- [TASK TO COMPLETE]:
Copy every line of the records that includes the word "none".

RECORDS FOR THIS EXERCISE START

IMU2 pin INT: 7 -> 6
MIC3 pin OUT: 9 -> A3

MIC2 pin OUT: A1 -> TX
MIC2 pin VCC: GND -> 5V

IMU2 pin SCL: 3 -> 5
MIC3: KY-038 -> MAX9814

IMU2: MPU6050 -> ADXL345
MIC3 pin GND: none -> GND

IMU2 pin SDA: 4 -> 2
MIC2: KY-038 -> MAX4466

RECORDS FOR THIS EXERCISE END
RECORDS FOR THIS EXERCISE START

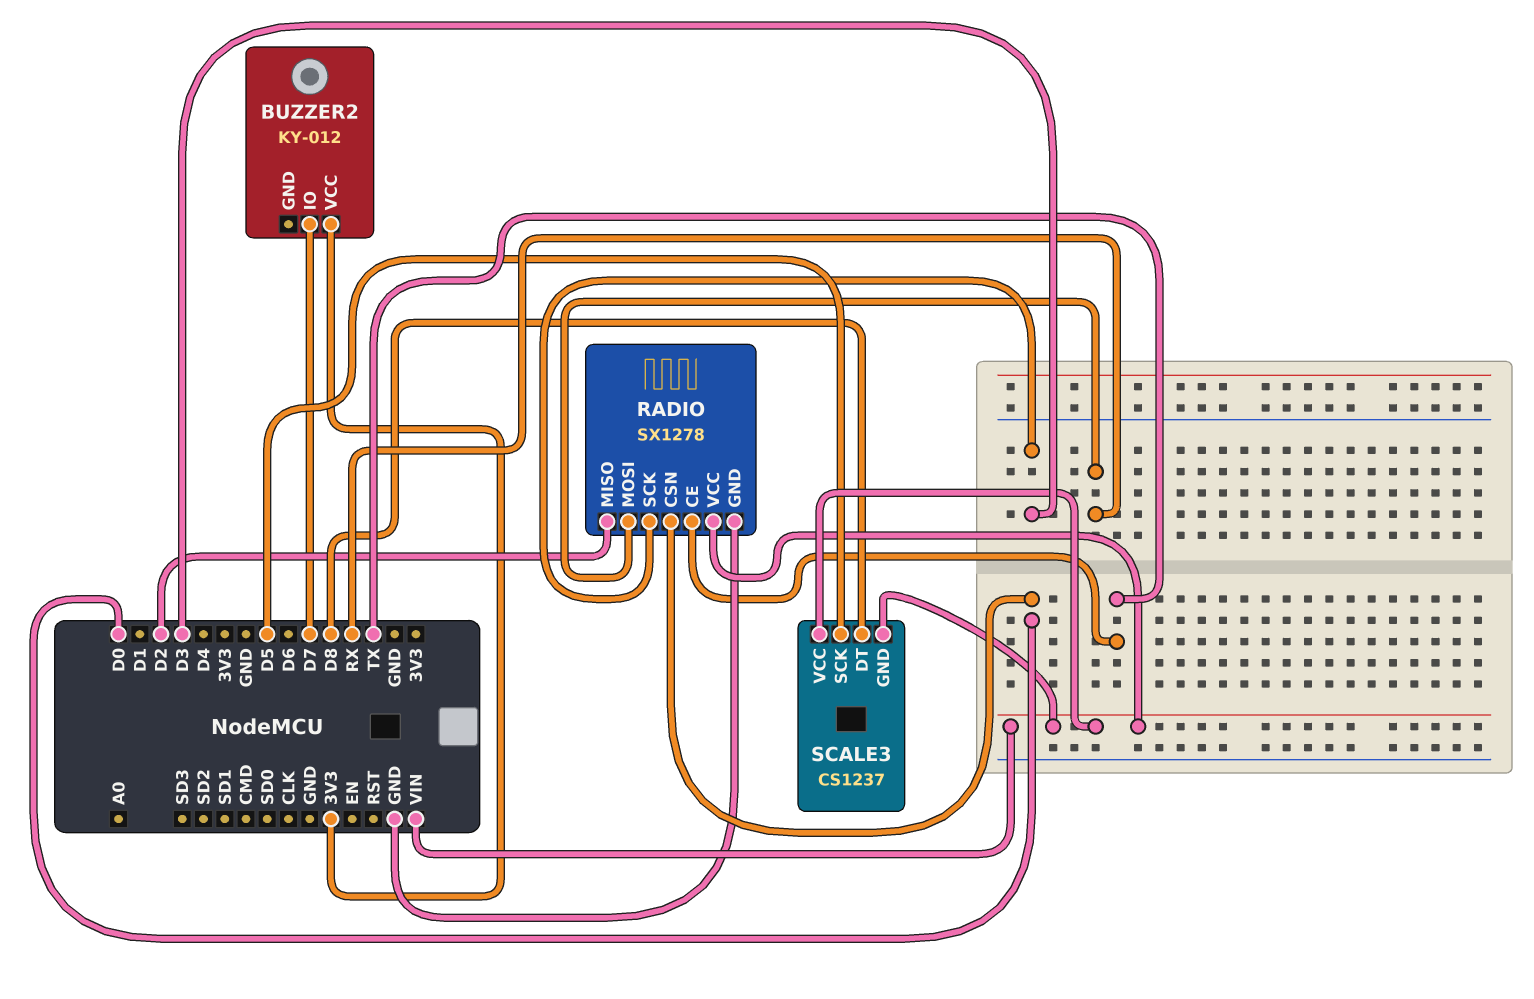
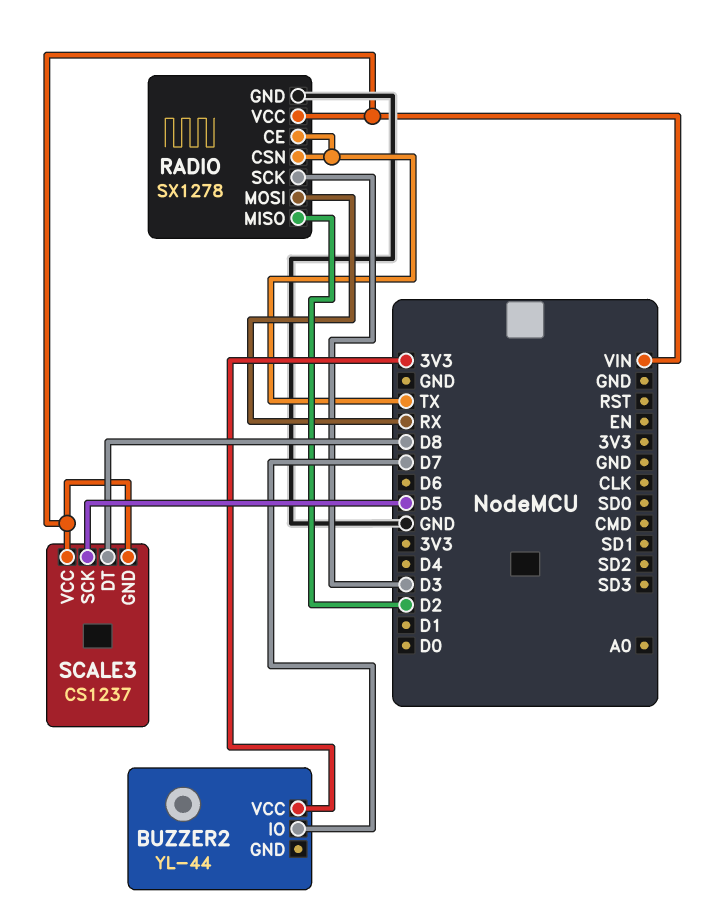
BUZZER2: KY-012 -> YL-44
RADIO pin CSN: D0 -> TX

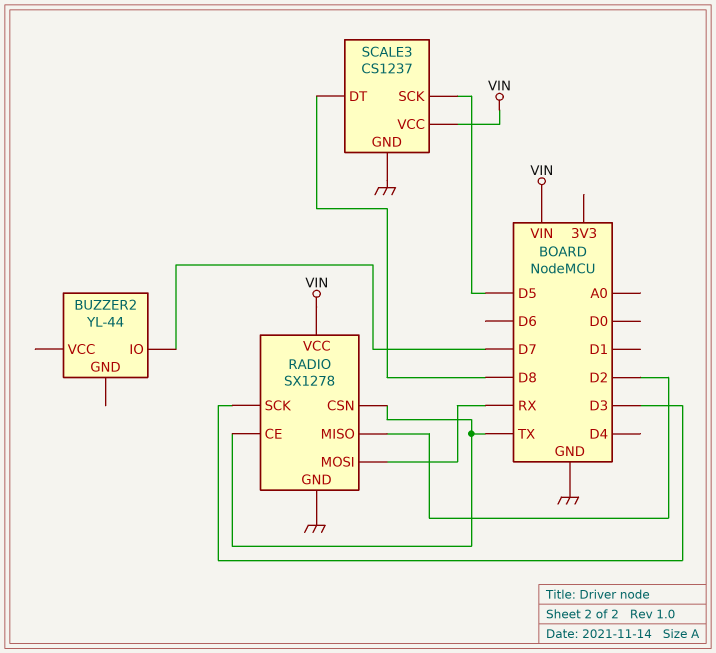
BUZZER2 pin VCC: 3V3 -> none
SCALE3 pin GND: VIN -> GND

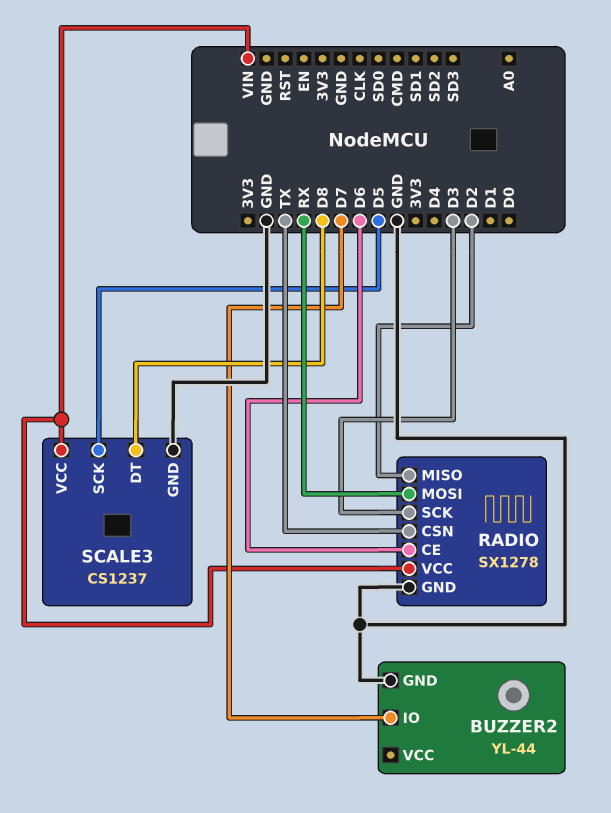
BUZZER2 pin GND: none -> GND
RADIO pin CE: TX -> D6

RECORDS FOR THIS EXERCISE END
RECORDS FOR THIS EXERCISE START

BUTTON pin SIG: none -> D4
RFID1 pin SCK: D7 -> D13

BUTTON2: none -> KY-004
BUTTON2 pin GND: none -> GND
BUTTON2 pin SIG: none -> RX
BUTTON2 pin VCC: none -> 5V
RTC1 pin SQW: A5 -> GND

RECORDS FOR THIS EXERCISE END

- [SOLUTION TO THIS EXERCISE]:
MIC3 pin GND: none -> GND
BUZZER2 pin VCC: 3V3 -> none
BUZZER2 pin GND: none -> GND
BUTTON pin SIG: none -> D4
BUTTON2: none -> KY-004
BUTTON2 pin GND: none -> GND
BUTTON2 pin SIG: none -> RX
BUTTON2 pin VCC: none -> 5V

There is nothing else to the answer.